Task to carry out:
Would you work out how many of the lines below hold "table" and reply with nothing but the number?

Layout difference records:
┌──
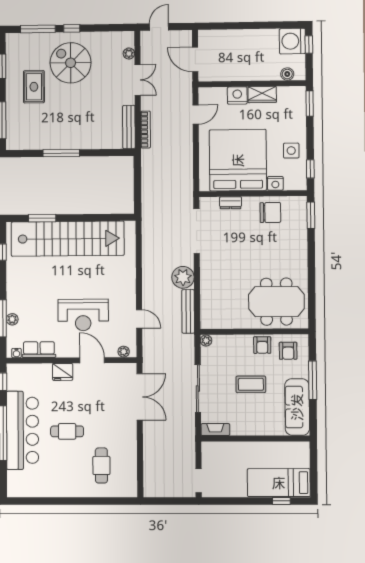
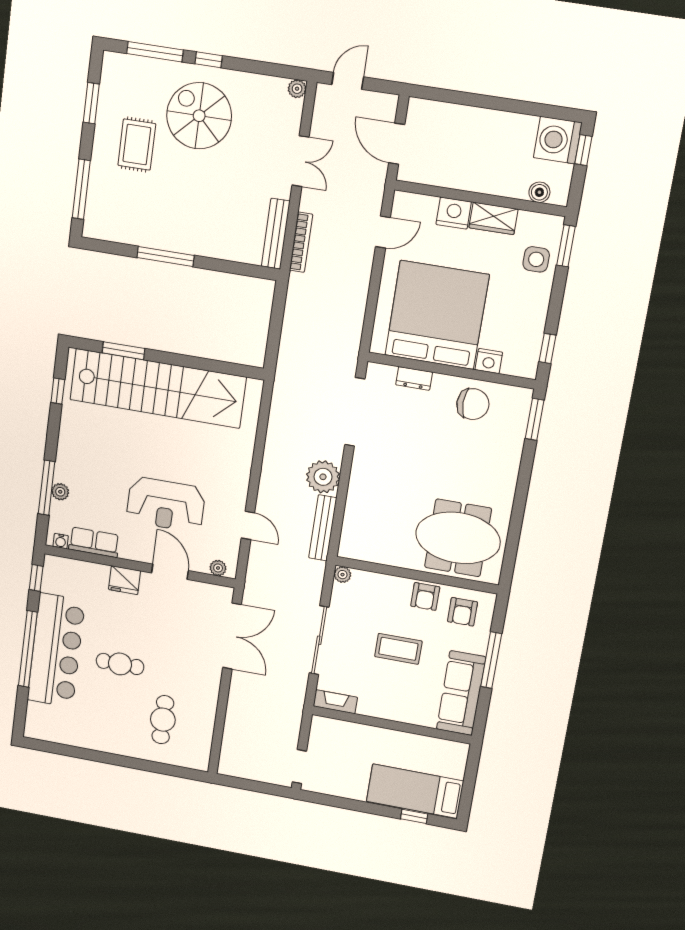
plant: (129, 54) -> (297, 89), moved
side table: (291, 151) -> (536, 259), moved

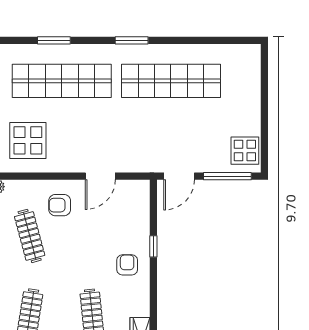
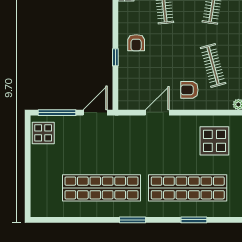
armchair: (60, 205) -> (189, 90), turned 180

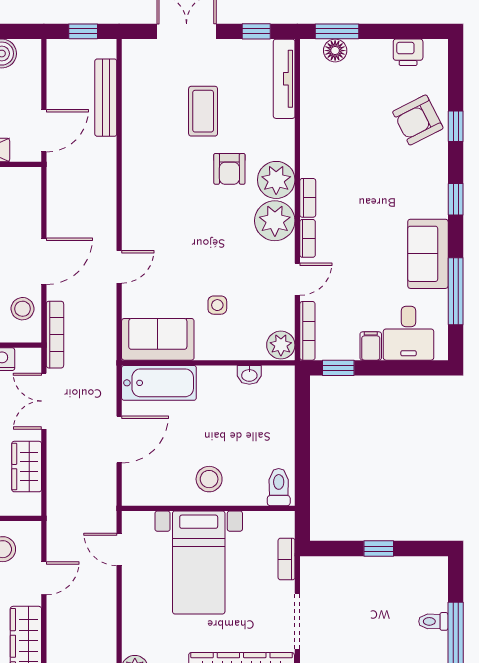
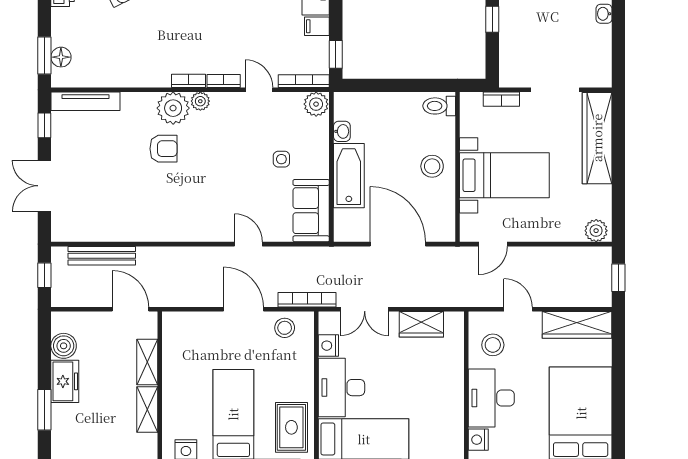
coffee table: (203, 111) -> (114, 171), removed
plant: (275, 221) -> (200, 101), width x0.53, depth x0.53
bathtub: (159, 383) -> (349, 176), moved
door: (119, 440) -> (398, 244), width x1.36

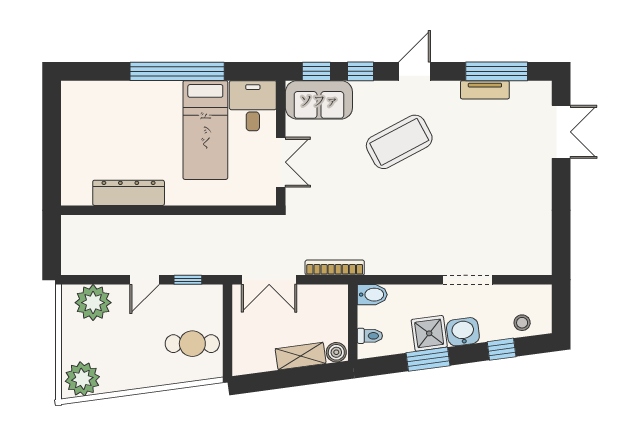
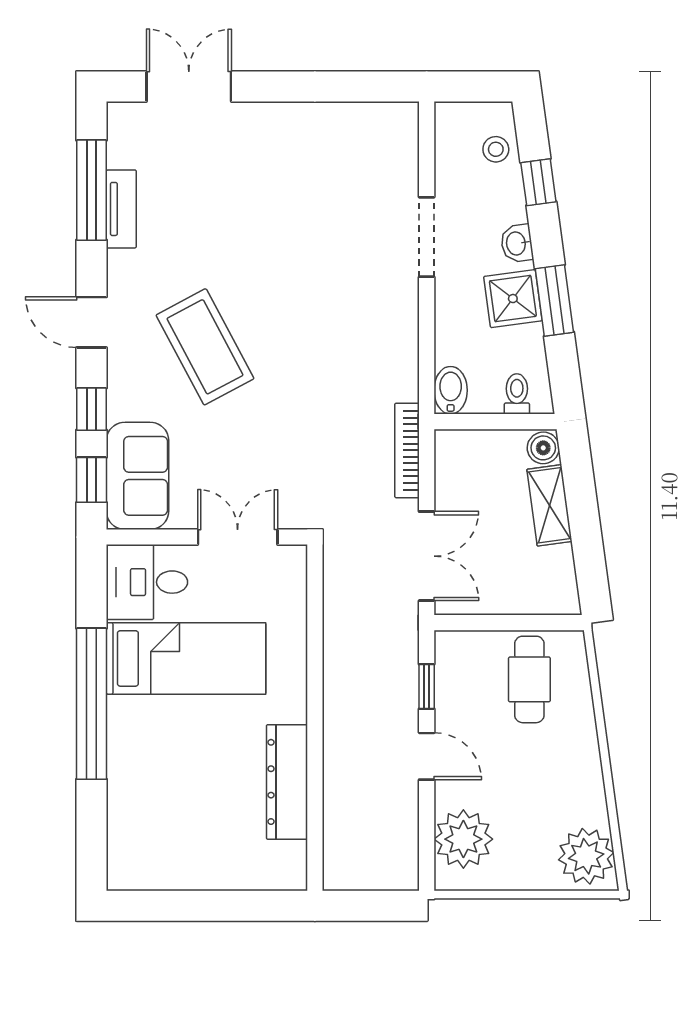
washbasin: (463, 332) -> (517, 243), width x0.72, depth x0.69

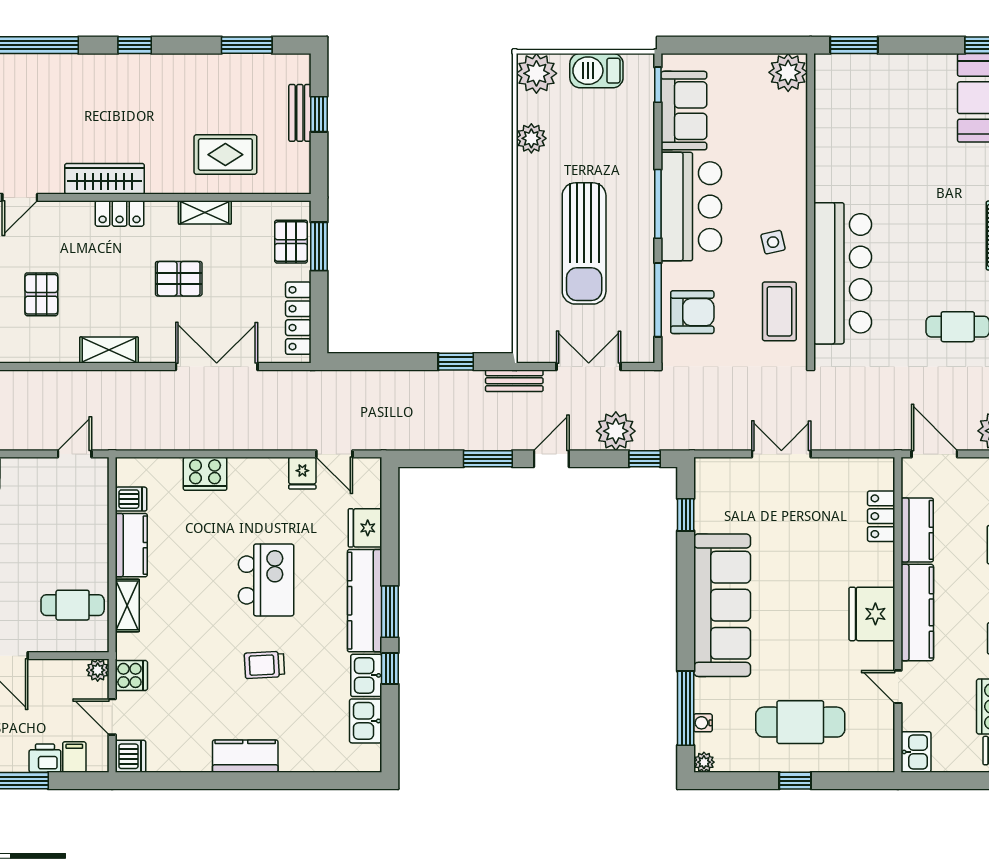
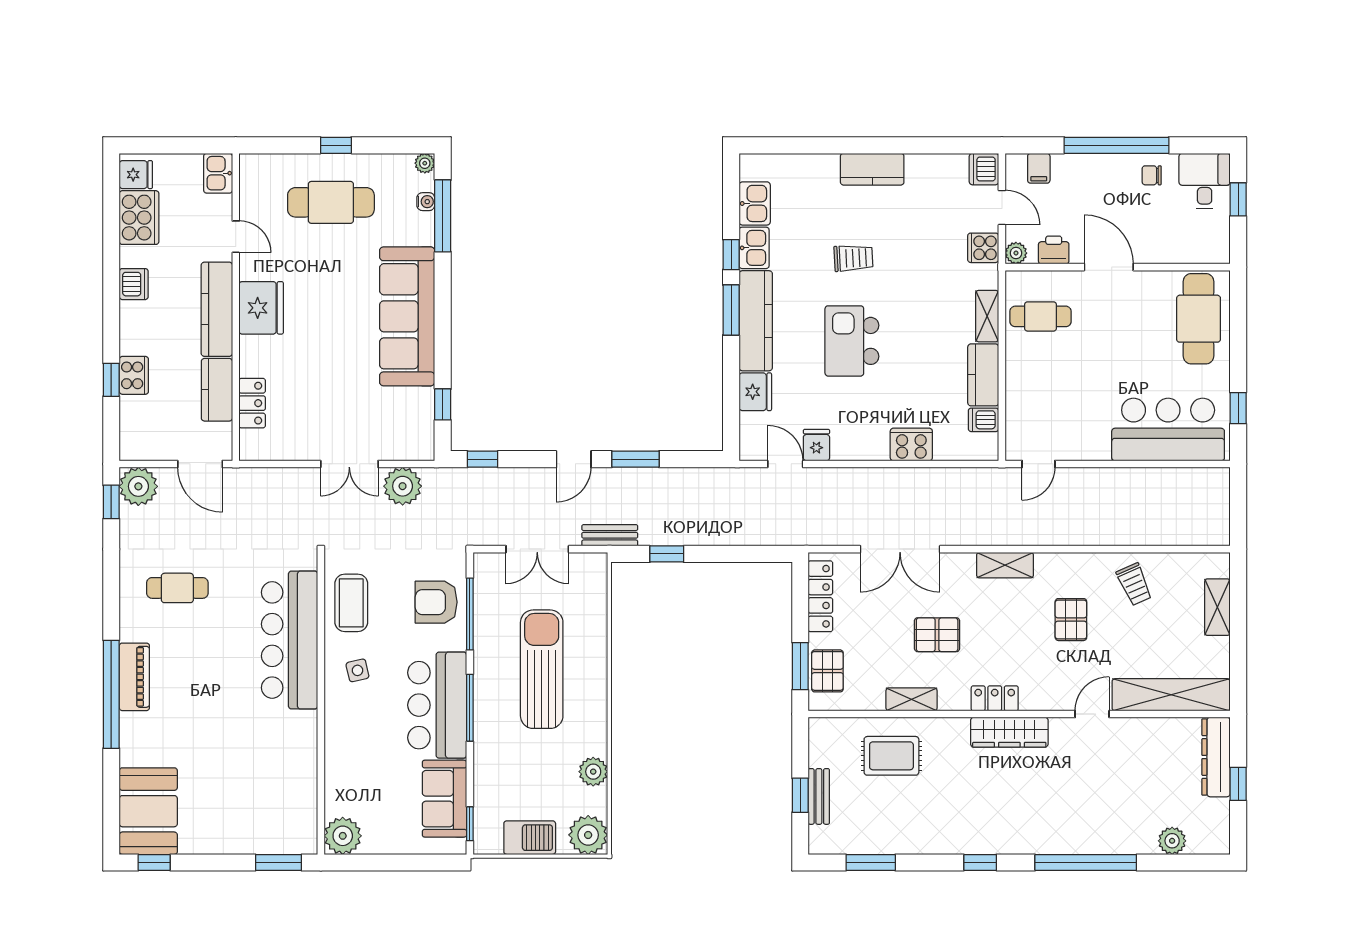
plant: (616, 431) -> (403, 486), moved
printer: (45, 758) -> (1054, 250), moved, turned 180

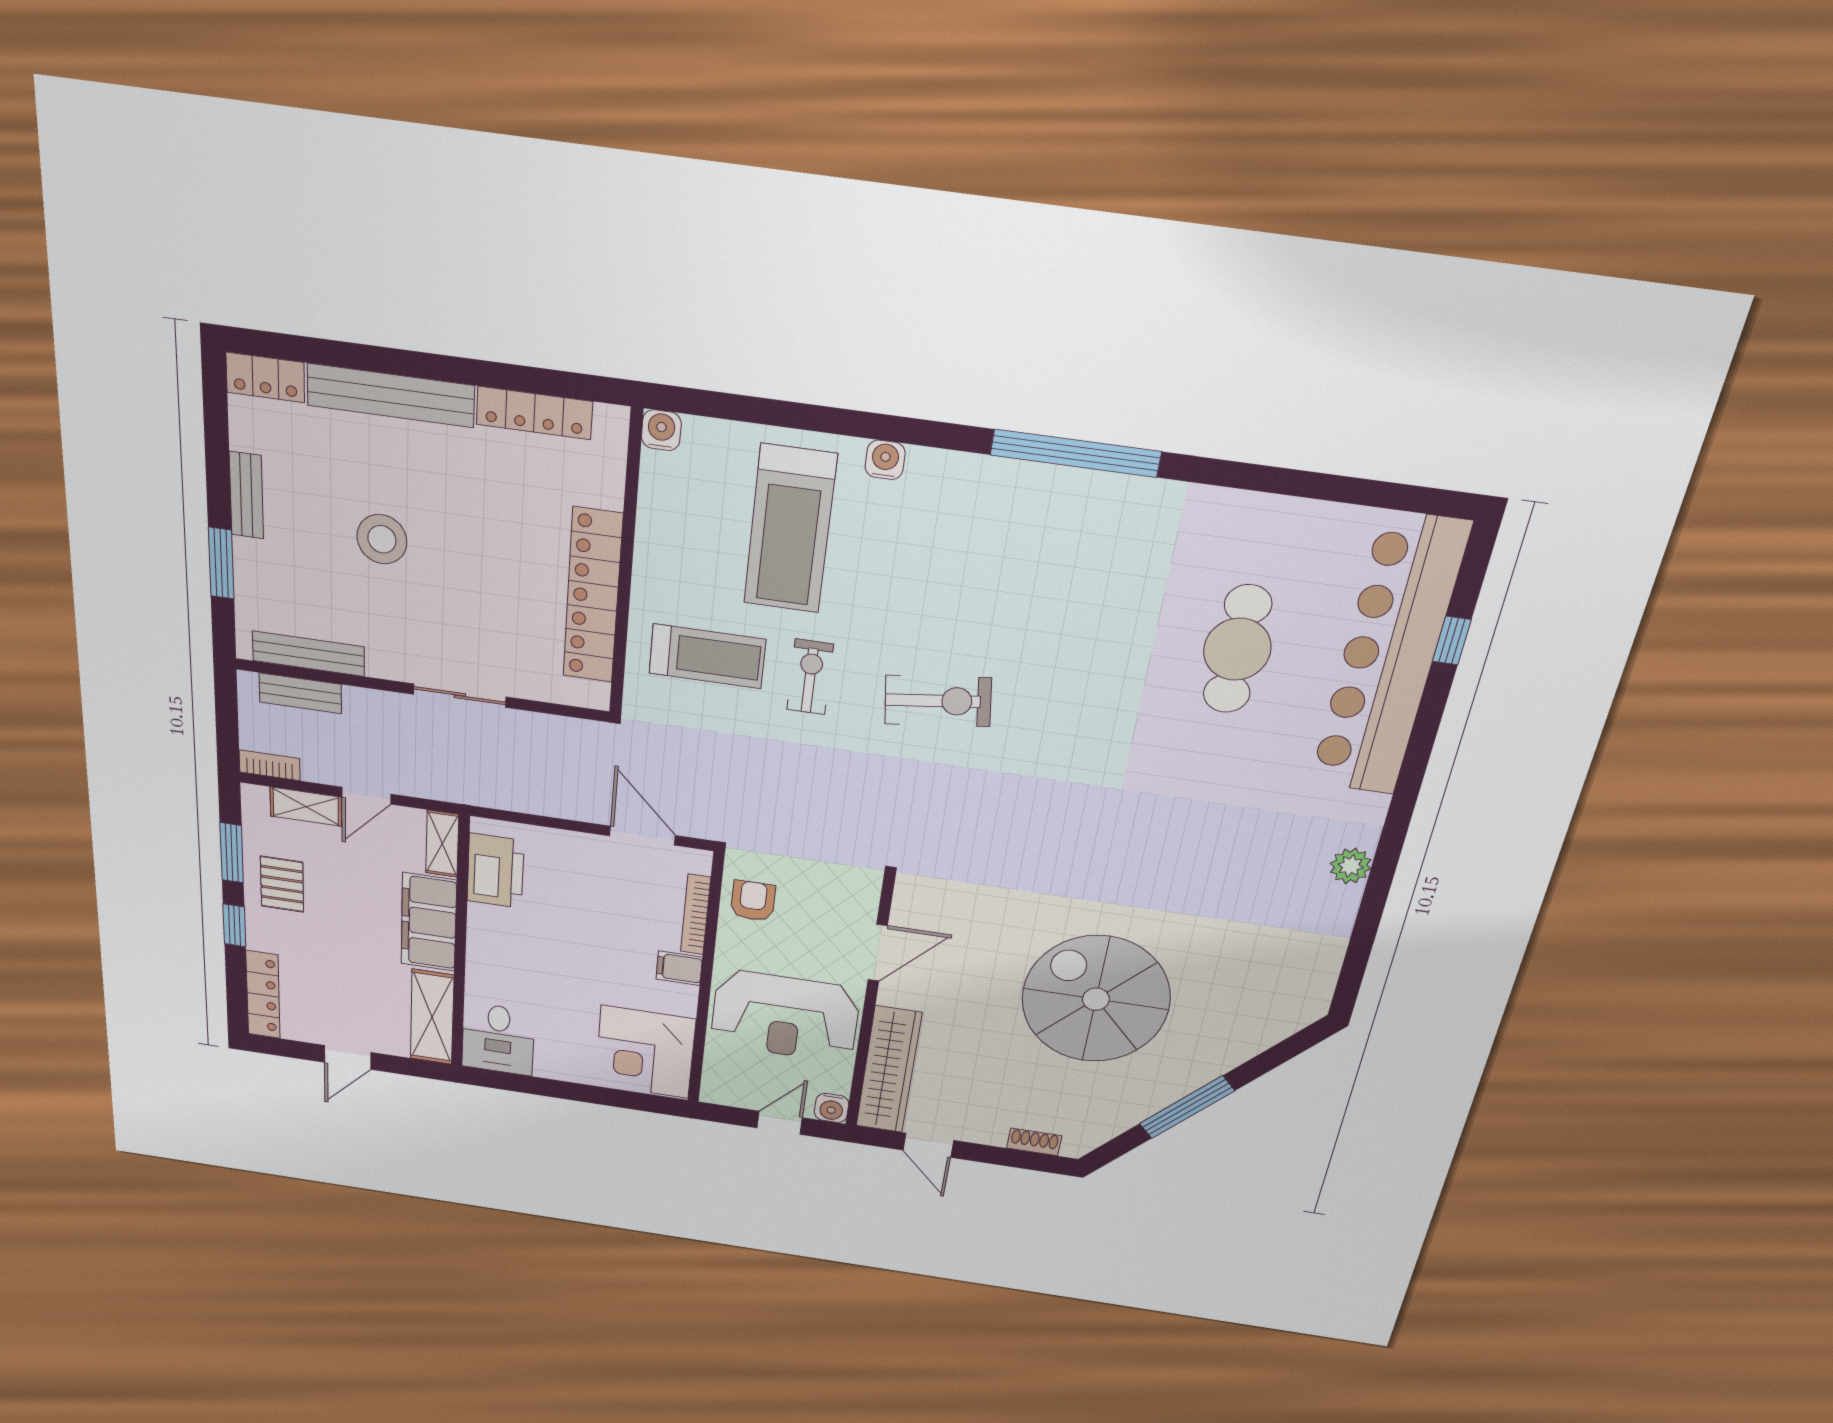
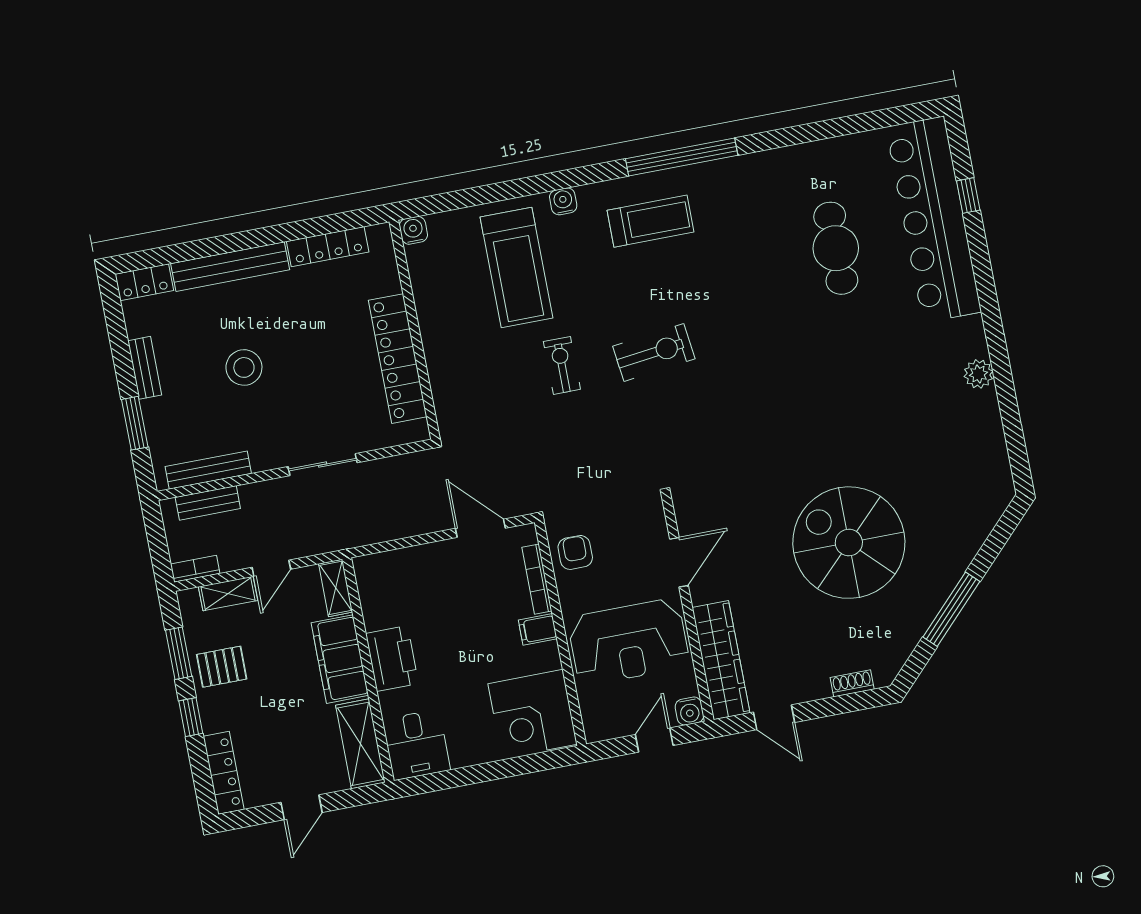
treadmill: (707, 656) -> (651, 221), moved
printer: (495, 871) -> (392, 659), moved
pallet: (282, 884) -> (222, 667), turned 90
└──
Reply:
2